» Task to carry out
The following entries are to be repeated exactly, and the pictures are to be left behind.
Material for the task Block Start
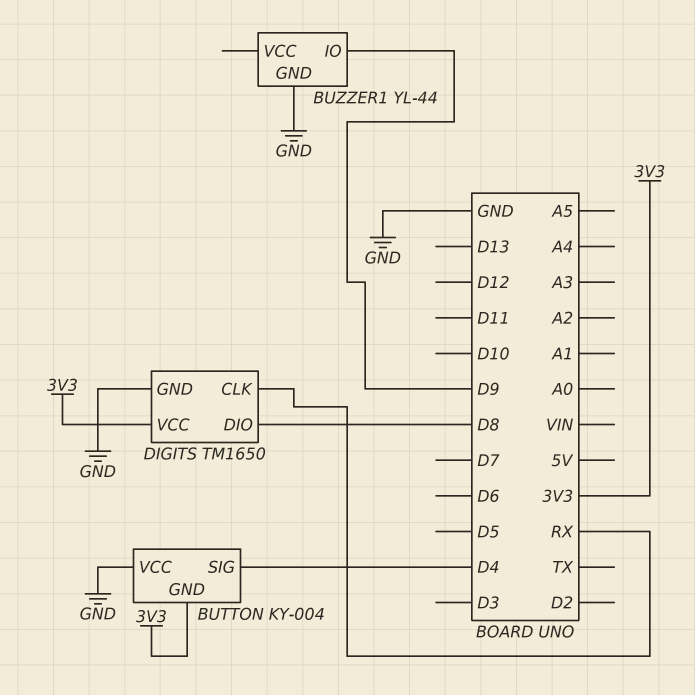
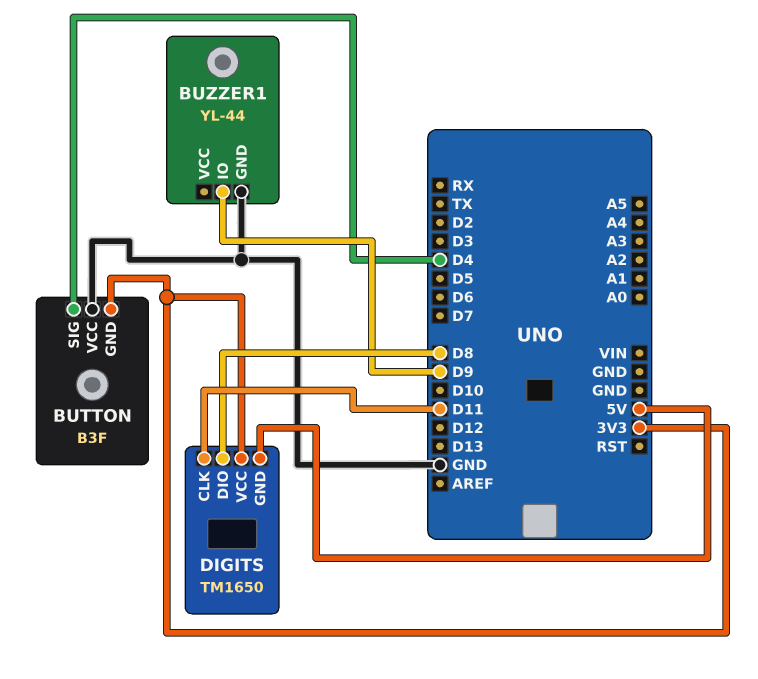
BUTTON: KY-004 -> B3F
DIGITS pin CLK: RX -> D11
DIGITS pin GND: GND -> 5V

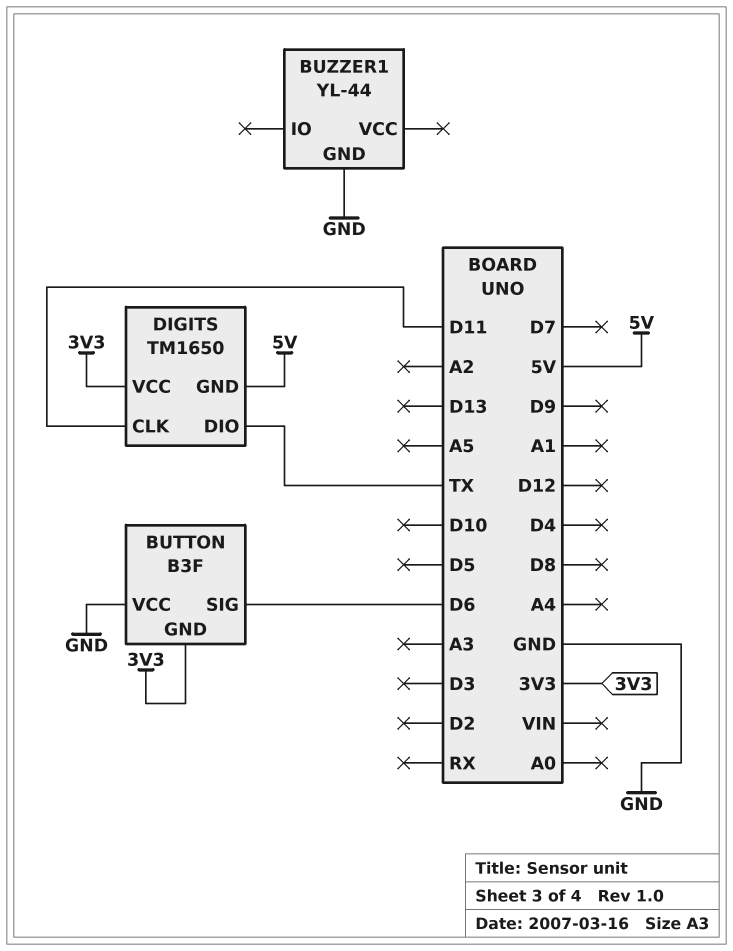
BUTTON pin SIG: D4 -> D6
BUZZER1 pin IO: D9 -> none
DIGITS pin DIO: D8 -> TX

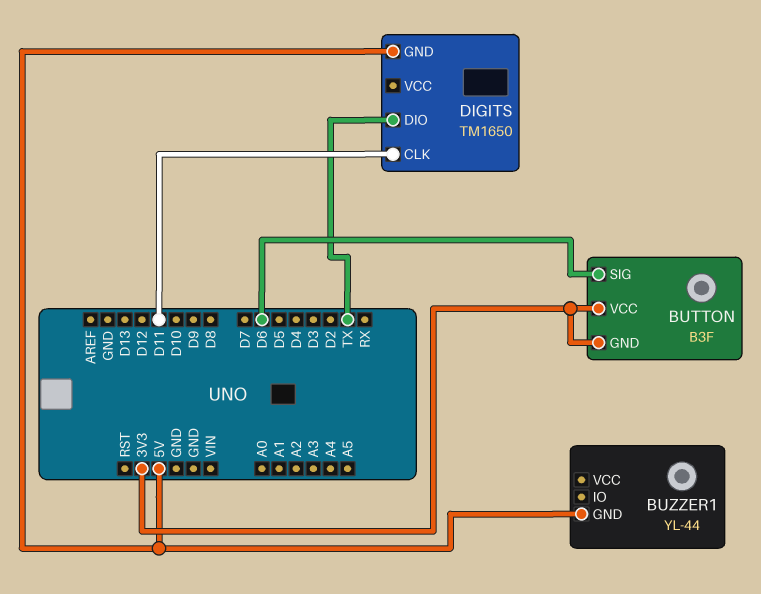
BUTTON pin VCC: GND -> 3V3
BUZZER1 pin GND: GND -> 5V
DIGITS pin VCC: 3V3 -> none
Material for the task Block End
» Your solution
BUTTON: KY-004 -> B3F
DIGITS pin CLK: RX -> D11
DIGITS pin GND: GND -> 5V

BUTTON pin SIG: D4 -> D6
BUZZER1 pin IO: D9 -> none
DIGITS pin DIO: D8 -> TX

BUTTON pin VCC: GND -> 3V3
BUZZER1 pin GND: GND -> 5V
DIGITS pin VCC: 3V3 -> none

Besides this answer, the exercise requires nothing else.